Material to process Start Marker
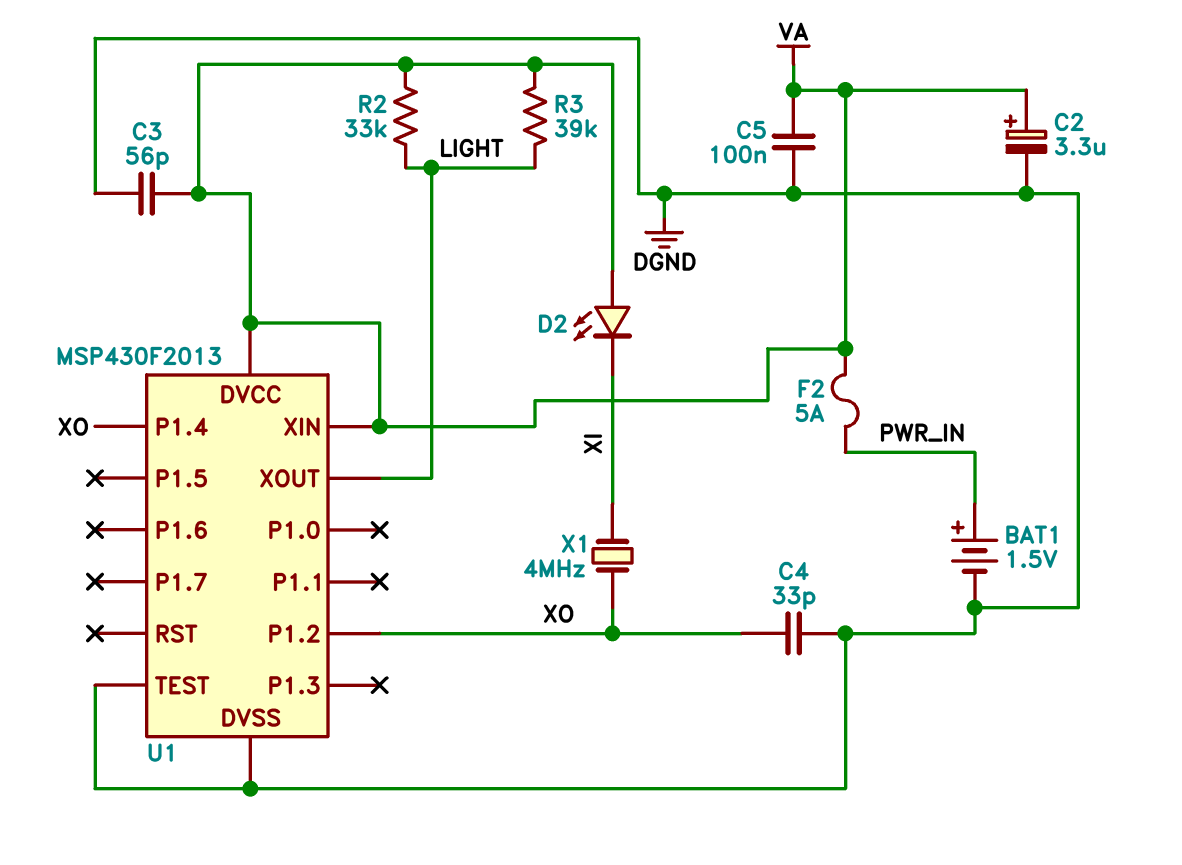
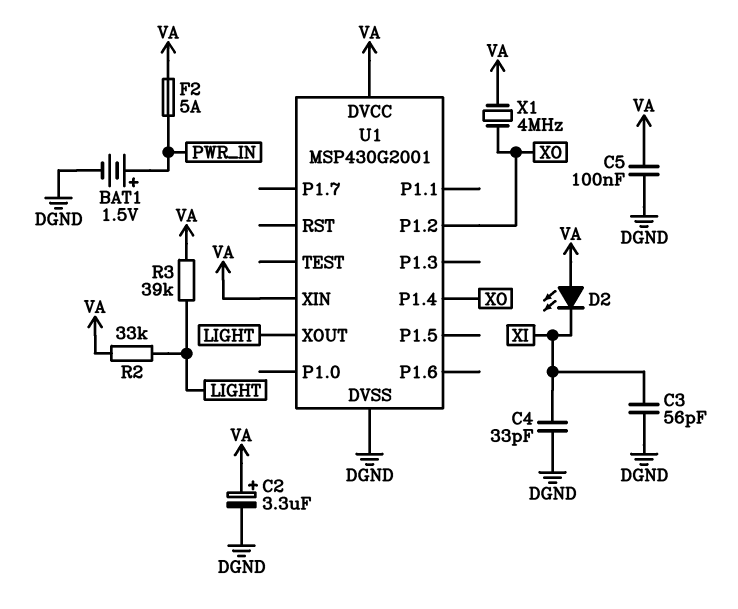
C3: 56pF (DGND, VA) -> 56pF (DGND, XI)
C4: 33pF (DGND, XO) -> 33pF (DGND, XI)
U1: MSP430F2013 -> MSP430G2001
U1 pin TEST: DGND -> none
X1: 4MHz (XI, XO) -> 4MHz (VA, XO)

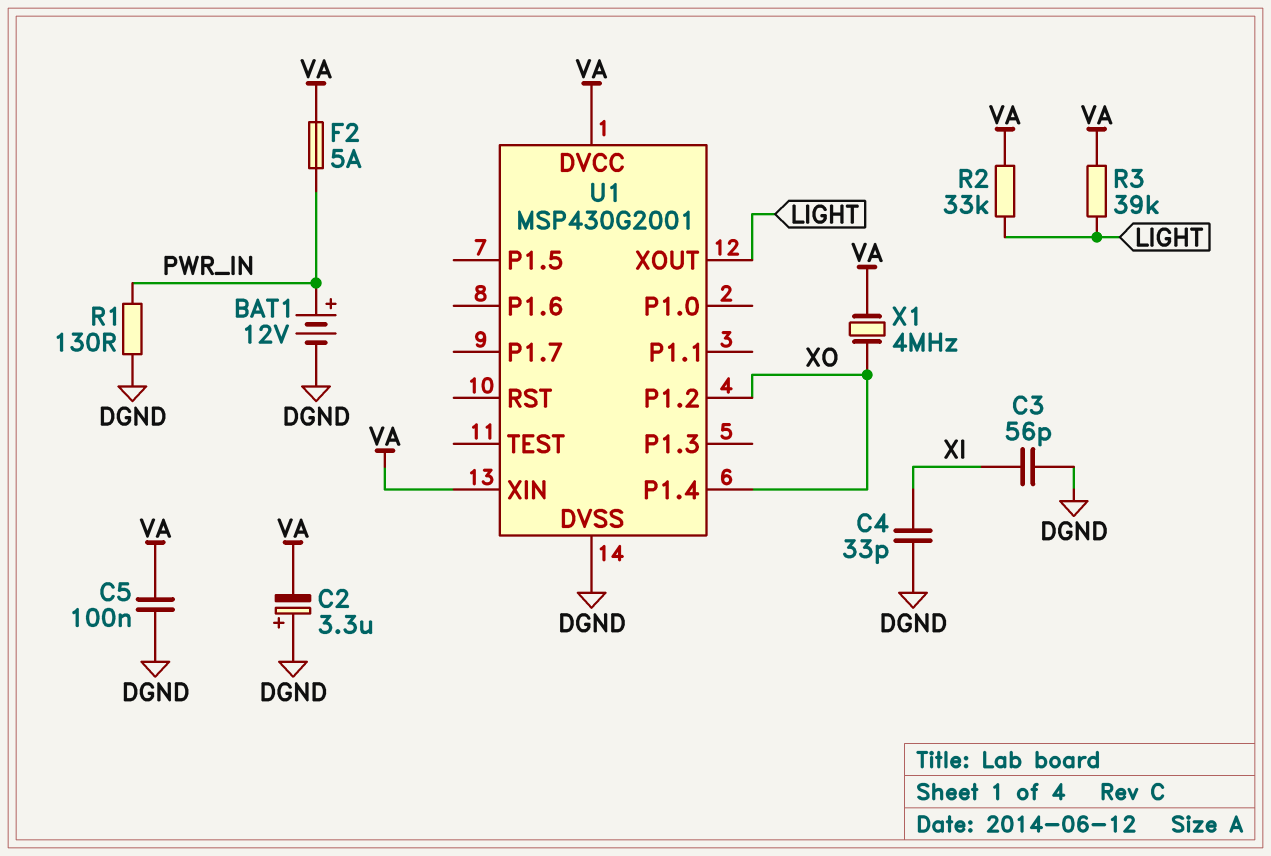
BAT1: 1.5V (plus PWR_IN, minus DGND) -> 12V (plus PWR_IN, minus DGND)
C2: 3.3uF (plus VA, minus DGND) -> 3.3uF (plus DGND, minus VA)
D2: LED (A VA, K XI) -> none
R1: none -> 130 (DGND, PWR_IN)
Material to process End Marker
Material to process Start Marker
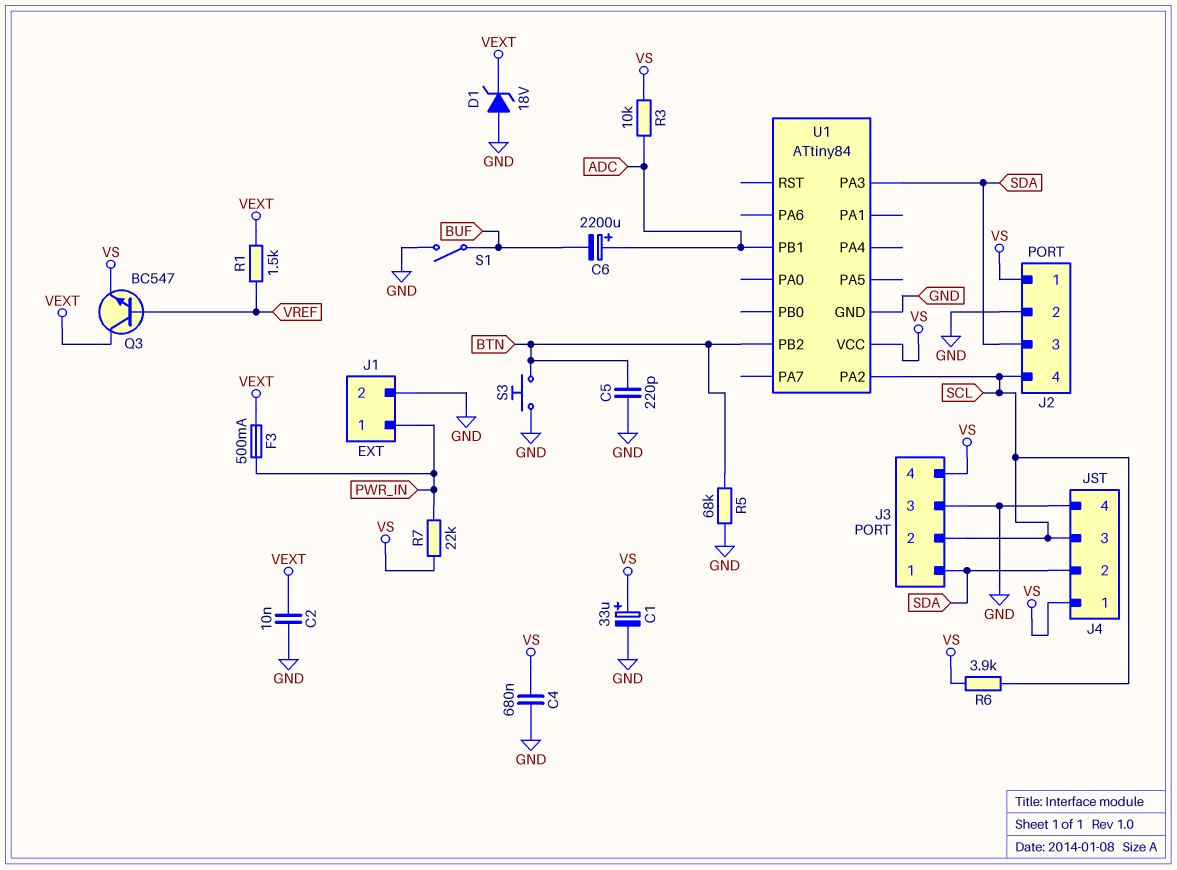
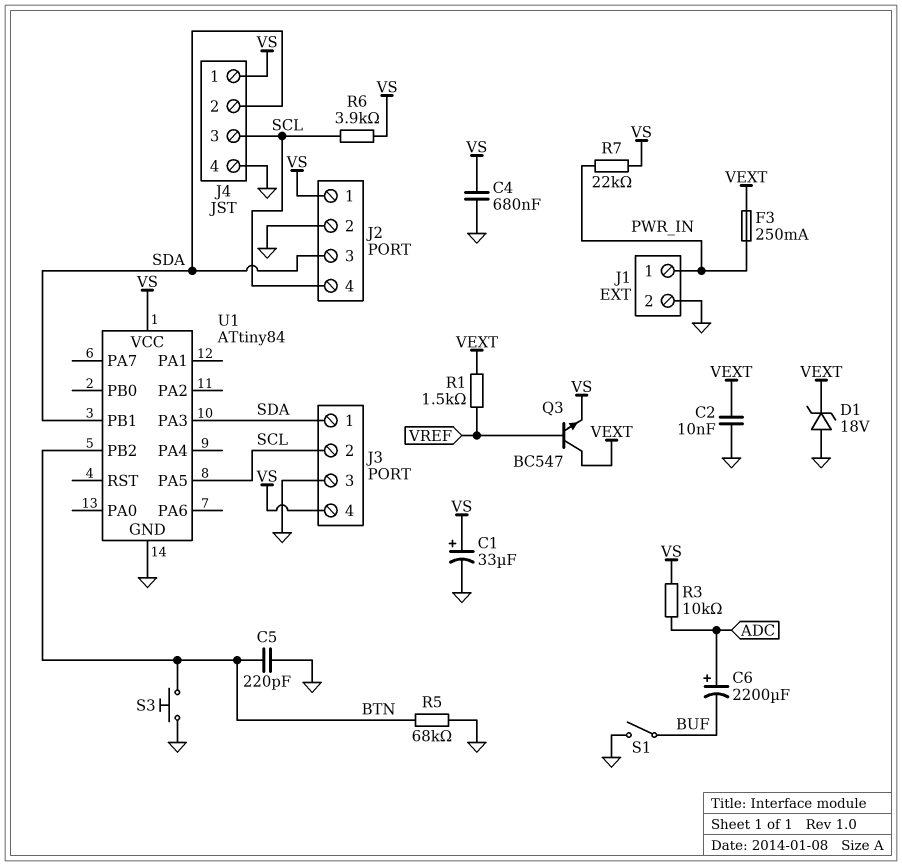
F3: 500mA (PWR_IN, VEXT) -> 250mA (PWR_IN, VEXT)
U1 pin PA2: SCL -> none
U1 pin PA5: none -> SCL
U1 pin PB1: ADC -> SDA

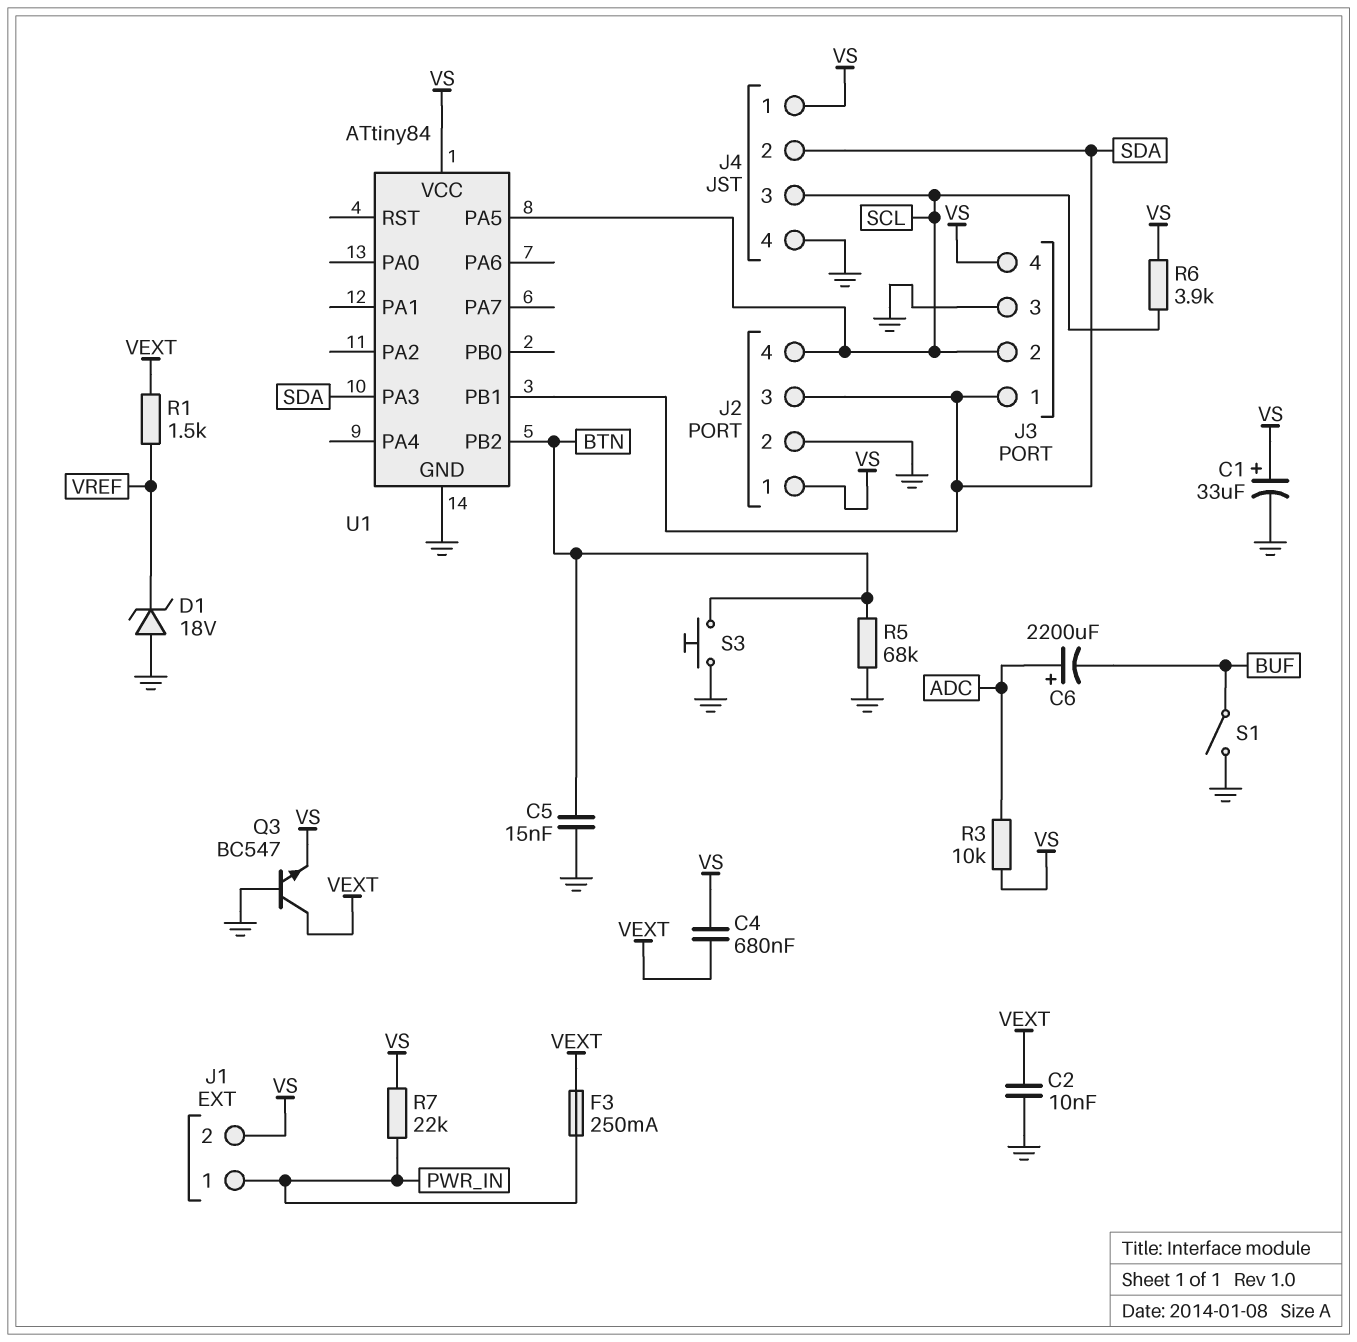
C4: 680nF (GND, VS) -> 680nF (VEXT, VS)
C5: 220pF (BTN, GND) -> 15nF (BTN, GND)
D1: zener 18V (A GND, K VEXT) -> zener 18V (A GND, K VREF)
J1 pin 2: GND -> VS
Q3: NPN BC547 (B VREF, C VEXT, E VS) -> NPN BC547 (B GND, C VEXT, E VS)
Material to process End Marker
Material to process Start Marker
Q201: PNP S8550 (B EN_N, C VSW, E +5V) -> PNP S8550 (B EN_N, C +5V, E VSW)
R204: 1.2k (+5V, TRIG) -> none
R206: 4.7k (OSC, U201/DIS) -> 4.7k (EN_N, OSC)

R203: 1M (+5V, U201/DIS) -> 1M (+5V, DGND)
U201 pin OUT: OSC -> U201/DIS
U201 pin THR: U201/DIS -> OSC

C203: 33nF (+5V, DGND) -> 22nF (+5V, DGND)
Material to process End Marker
◆ **Your task**
Only the lines starting at the one with "U1 pin TEST: DGND -> none" and ending at the one with "R1: none -> 130 (DGND, PWR_IN)" should be printed, each exactly as it appears in the material above; the pictures are to be omitted.

◆ **Result for this exercise**
U1 pin TEST: DGND -> none
X1: 4MHz (XI, XO) -> 4MHz (VA, XO)

BAT1: 1.5V (plus PWR_IN, minus DGND) -> 12V (plus PWR_IN, minus DGND)
C2: 3.3uF (plus VA, minus DGND) -> 3.3uF (plus DGND, minus VA)
D2: LED (A VA, K XI) -> none
R1: none -> 130 (DGND, PWR_IN)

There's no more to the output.